[Data in this exercise]
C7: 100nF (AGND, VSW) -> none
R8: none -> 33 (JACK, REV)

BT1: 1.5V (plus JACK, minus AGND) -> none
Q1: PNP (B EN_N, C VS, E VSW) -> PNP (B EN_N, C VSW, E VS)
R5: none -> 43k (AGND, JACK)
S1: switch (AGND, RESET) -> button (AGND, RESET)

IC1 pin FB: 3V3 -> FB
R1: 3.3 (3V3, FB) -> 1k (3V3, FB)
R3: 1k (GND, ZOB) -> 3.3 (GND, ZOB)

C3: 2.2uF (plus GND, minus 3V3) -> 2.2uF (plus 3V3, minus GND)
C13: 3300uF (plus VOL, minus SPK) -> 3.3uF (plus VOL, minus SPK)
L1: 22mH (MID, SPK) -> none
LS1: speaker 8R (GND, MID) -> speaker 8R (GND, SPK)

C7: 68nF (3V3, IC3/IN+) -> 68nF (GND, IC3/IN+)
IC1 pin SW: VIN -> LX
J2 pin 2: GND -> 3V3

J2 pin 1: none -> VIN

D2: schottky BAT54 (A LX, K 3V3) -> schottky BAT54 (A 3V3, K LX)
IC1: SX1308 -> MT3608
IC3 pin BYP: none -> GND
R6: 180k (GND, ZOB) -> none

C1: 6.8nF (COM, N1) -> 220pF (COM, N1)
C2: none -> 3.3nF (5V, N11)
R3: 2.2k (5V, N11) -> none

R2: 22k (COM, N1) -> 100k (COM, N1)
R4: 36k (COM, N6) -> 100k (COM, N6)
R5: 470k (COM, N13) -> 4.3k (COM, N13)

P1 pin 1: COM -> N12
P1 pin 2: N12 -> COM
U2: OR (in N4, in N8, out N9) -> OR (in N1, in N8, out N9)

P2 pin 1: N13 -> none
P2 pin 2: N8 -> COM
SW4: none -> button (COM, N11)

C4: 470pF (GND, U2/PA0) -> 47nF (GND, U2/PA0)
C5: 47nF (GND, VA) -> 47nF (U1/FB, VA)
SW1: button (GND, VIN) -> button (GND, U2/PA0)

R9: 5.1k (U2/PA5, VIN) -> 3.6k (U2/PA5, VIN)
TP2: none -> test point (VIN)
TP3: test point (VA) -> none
[/Data in this exercise]
**Assignment**
The lines needed are those in the data above that hold the string "JACK"; copy each of them.

**Answer to this exercise**
R8: none -> 33 (JACK, REV)
BT1: 1.5V (plus JACK, minus AGND) -> none
R5: none -> 43k (AGND, JACK)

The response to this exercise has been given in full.